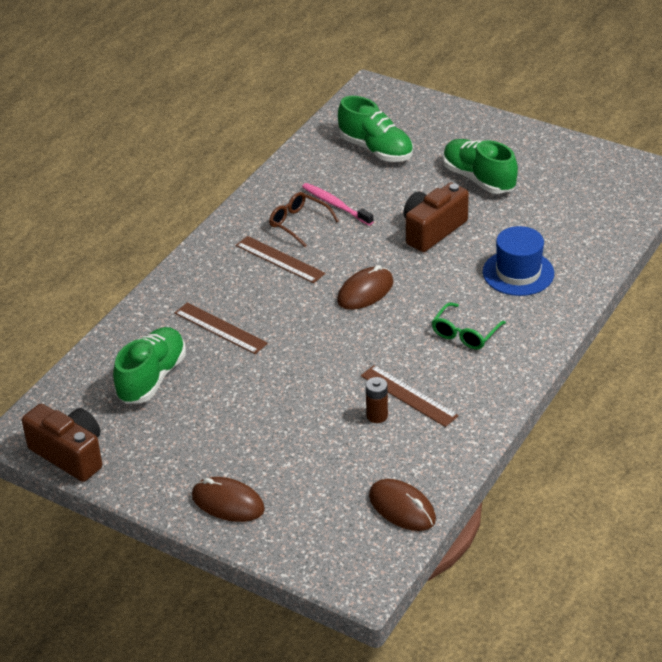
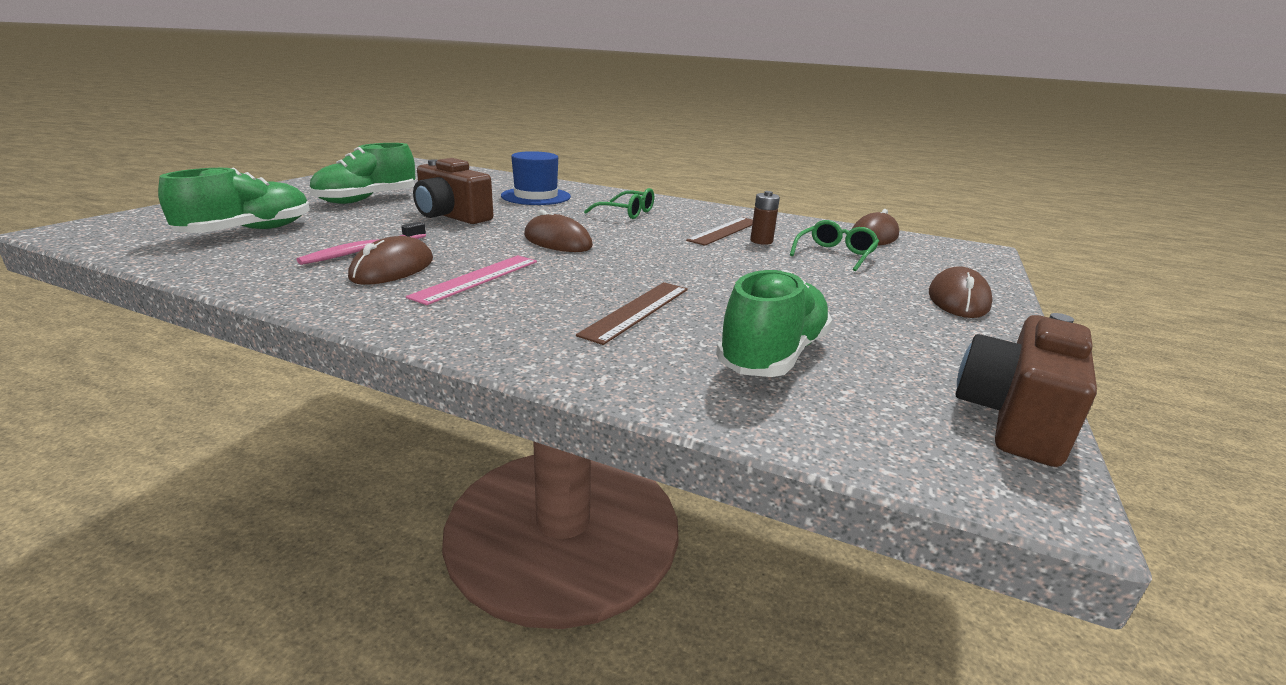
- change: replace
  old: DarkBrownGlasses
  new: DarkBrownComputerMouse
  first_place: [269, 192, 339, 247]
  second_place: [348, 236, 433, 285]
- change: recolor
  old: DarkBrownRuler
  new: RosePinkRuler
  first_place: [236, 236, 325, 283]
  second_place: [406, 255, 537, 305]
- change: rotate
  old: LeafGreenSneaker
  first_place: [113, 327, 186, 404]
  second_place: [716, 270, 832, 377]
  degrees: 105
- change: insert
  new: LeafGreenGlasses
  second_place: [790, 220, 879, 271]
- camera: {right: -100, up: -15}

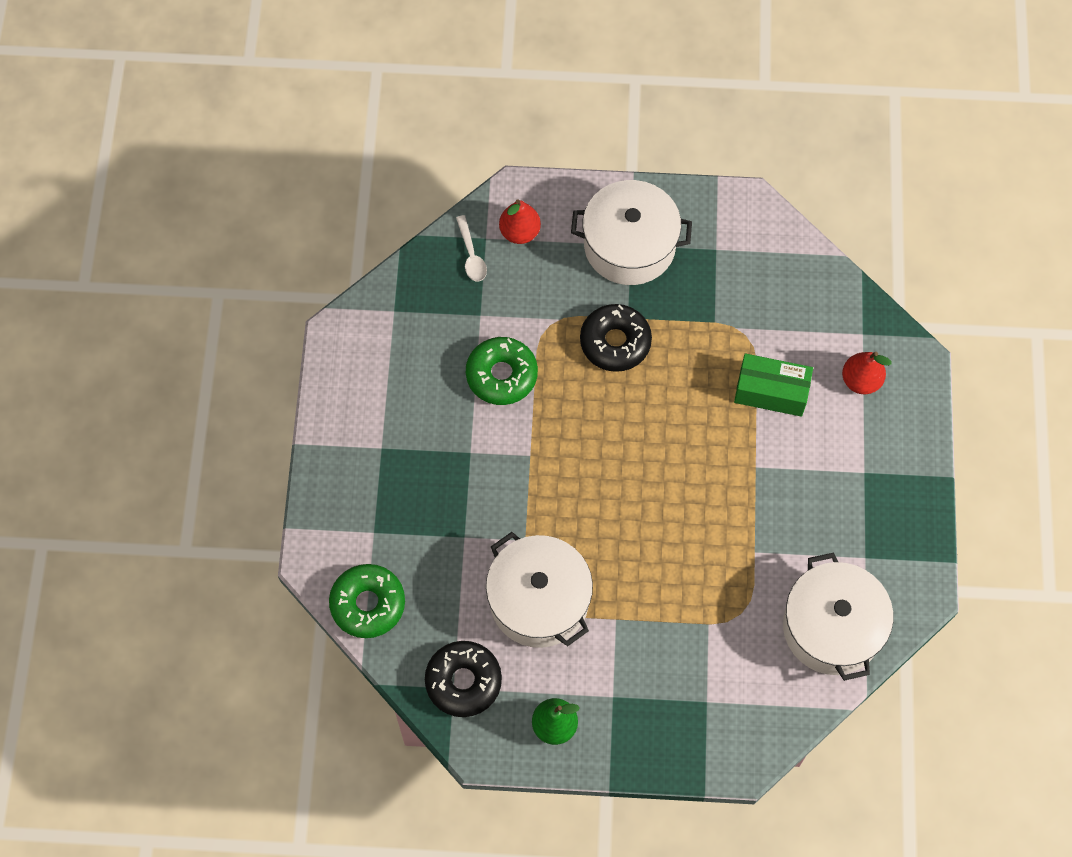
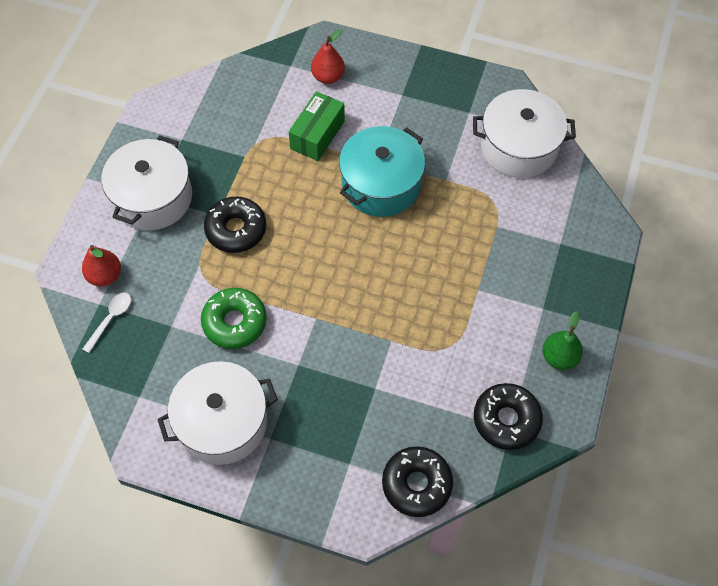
- change: rotate
  old: WhiteTeaspoon
  first_place: [456, 215, 487, 282]
  second_place: [83, 293, 131, 353]
  degrees: -60
- change: move
  old: WhitePot
  first_place: [486, 532, 593, 648]
  second_place: [157, 361, 278, 465]
- change: insert
  new: TurquoisePot
  second_place: [339, 126, 425, 217]
- change: recolor
  old: LeafGreenDonut
  new: JetBlackDonut
  first_place: [329, 564, 405, 638]
  second_place: [382, 446, 453, 517]
- camera: {right: -75, up: -5}

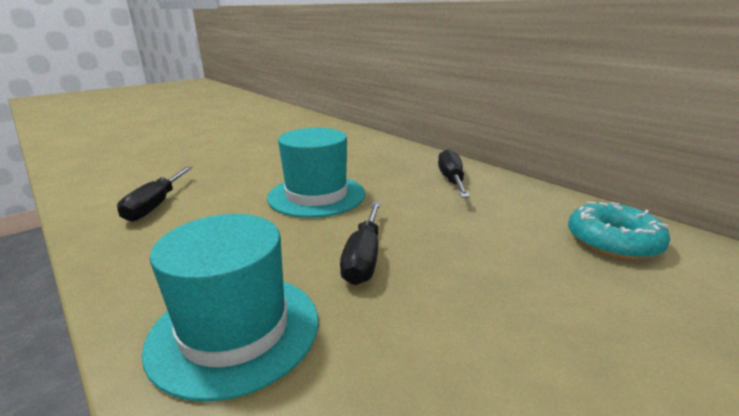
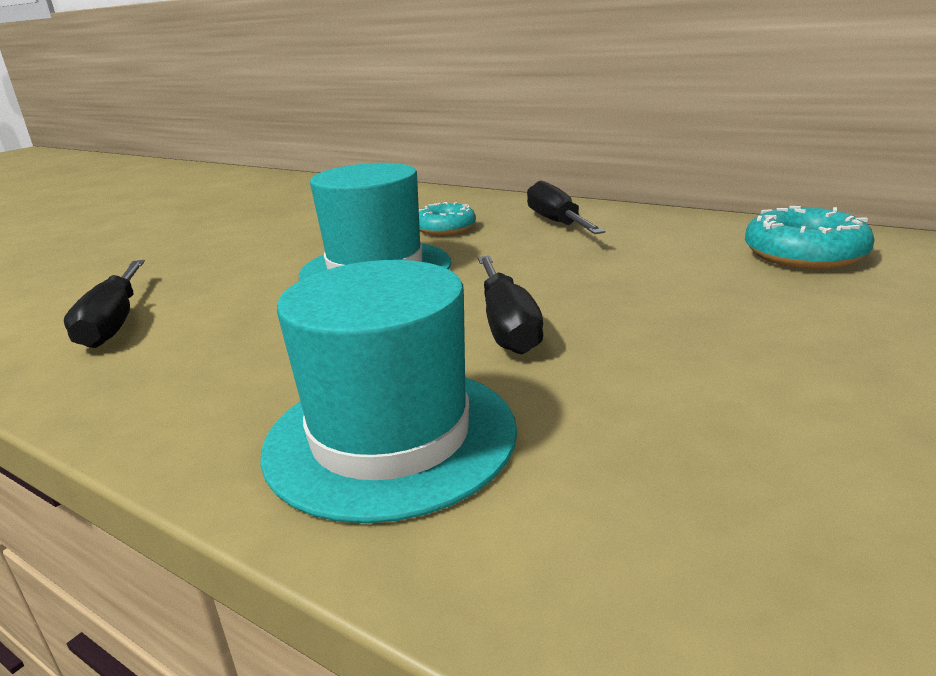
- change: insert
  new: TurquoiseDonut
  second_place: [419, 202, 476, 235]
- camera: {right: -15, up: 0}

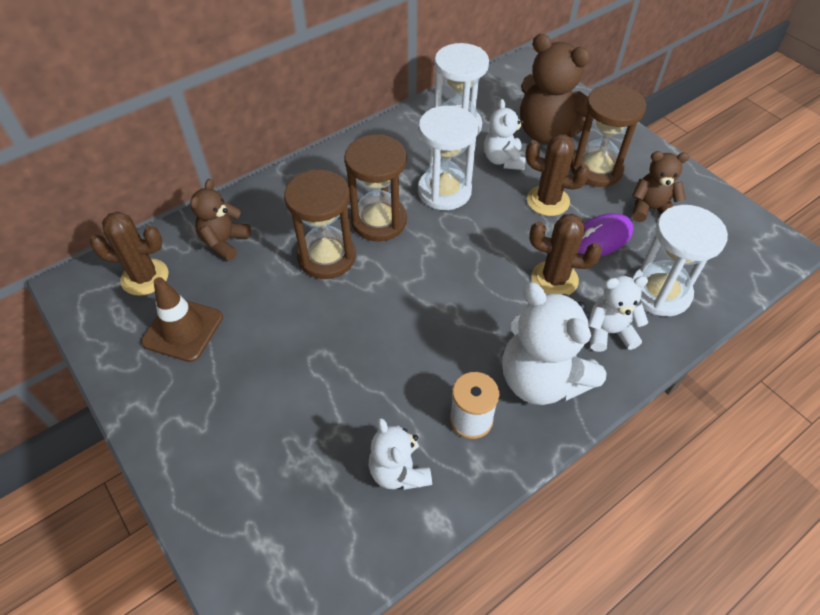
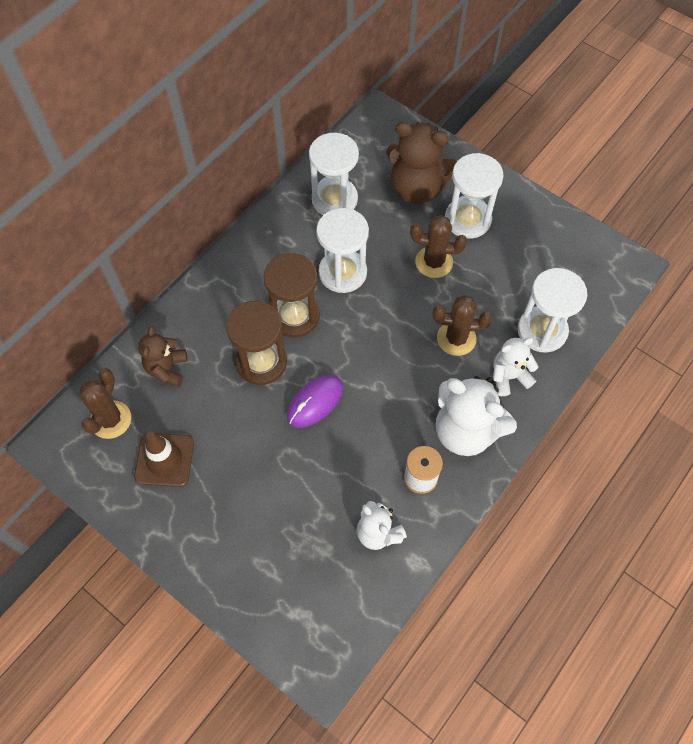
- change: rotate
  old: DarkBrownCactus
  first_place: [89, 211, 168, 296]
  second_place: [80, 368, 131, 439]
  degrees: -60
- change: move
  old: PurpleComputerMouse
  first_place: [578, 213, 633, 257]
  second_place: [287, 375, 343, 428]
- change: recolor
  old: DarkBrownSandTimer
  new: WhiteSandTimer
  first_place: [570, 84, 646, 187]
  second_place: [445, 153, 504, 238]
- change: delete
  old: WhiteStuffedBear
  first_place: [484, 99, 526, 170]
- change: delete
  old: DarkBrownStuffedBear
  first_place: [632, 151, 689, 222]
- camera: {right: -15, up: 10}

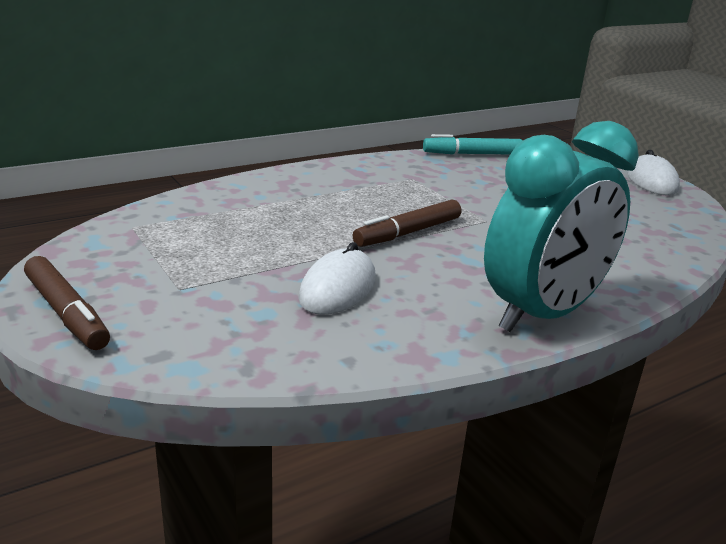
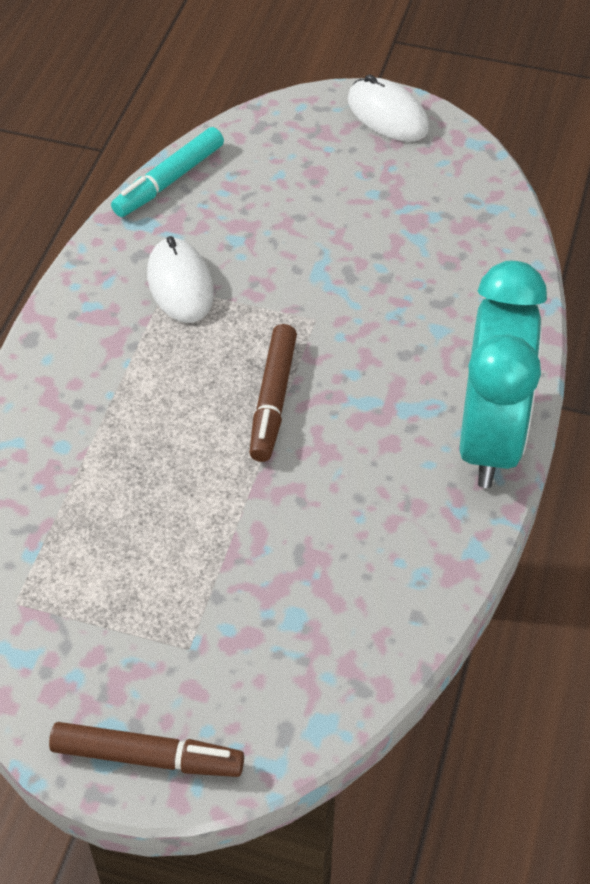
- change: move
  old: WhiteComputerMouse
  first_place: [298, 242, 376, 315]
  second_place: [147, 236, 214, 323]
- camera: {right: -40, up: 25}

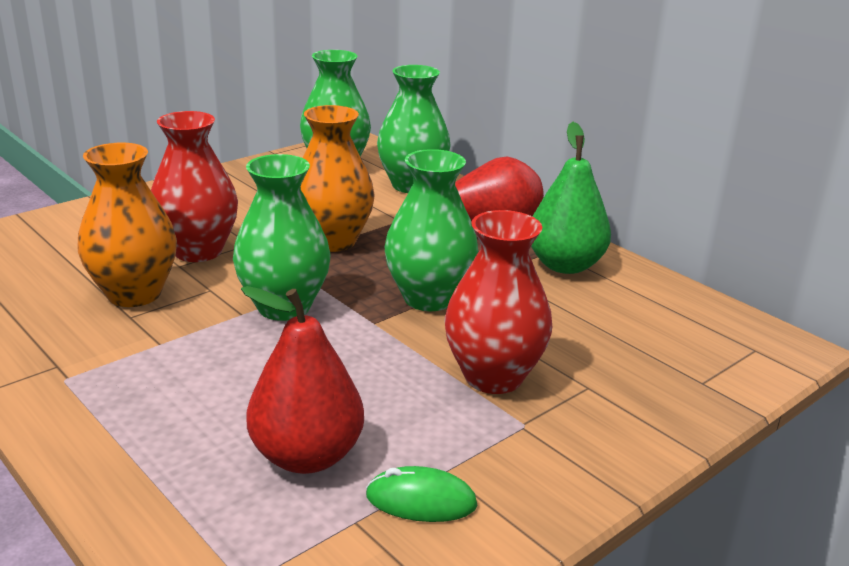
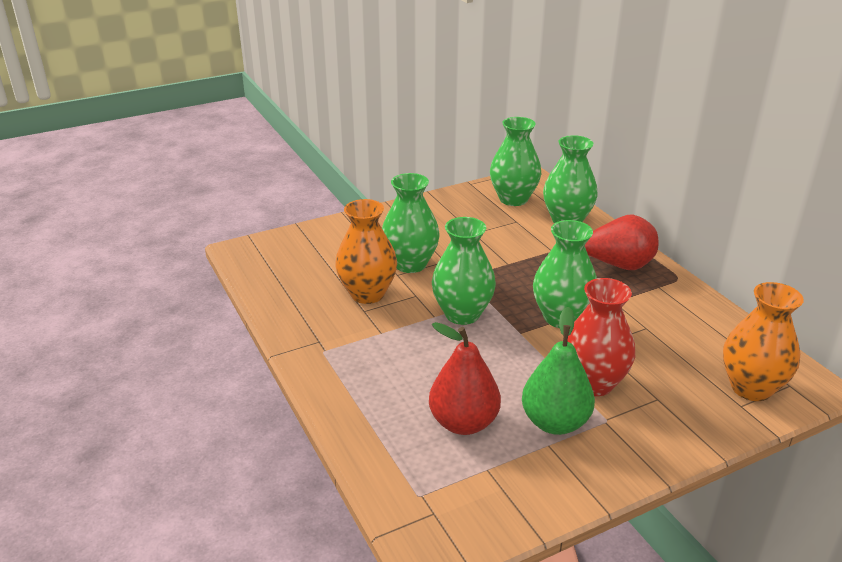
- change: recolor
  old: ScarletVase
  new: LeafGreenVase
  first_place: [151, 111, 238, 262]
  second_place: [382, 173, 440, 273]
- change: move
  old: LeafGreenPear
  first_place: [531, 122, 611, 274]
  second_place: [522, 307, 595, 435]
- change: move
  old: OrangeColouredVase
  first_place: [301, 105, 374, 252]
  second_place: [723, 282, 804, 401]
- change: delete
  old: LeafGreenComputerMouse
  first_place: [366, 466, 477, 522]
- camera: {right: 15, up: 5}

Brief: Using the records above, restate word for word the lines from the one with "first_place: [113, 327, 186, 404]" through the one with "second_place: [790, 220, 879, 271]", both included.

Exercise solution:
  first_place: [113, 327, 186, 404]
  second_place: [716, 270, 832, 377]
  degrees: 105
- change: insert
  new: LeafGreenGlasses
  second_place: [790, 220, 879, 271]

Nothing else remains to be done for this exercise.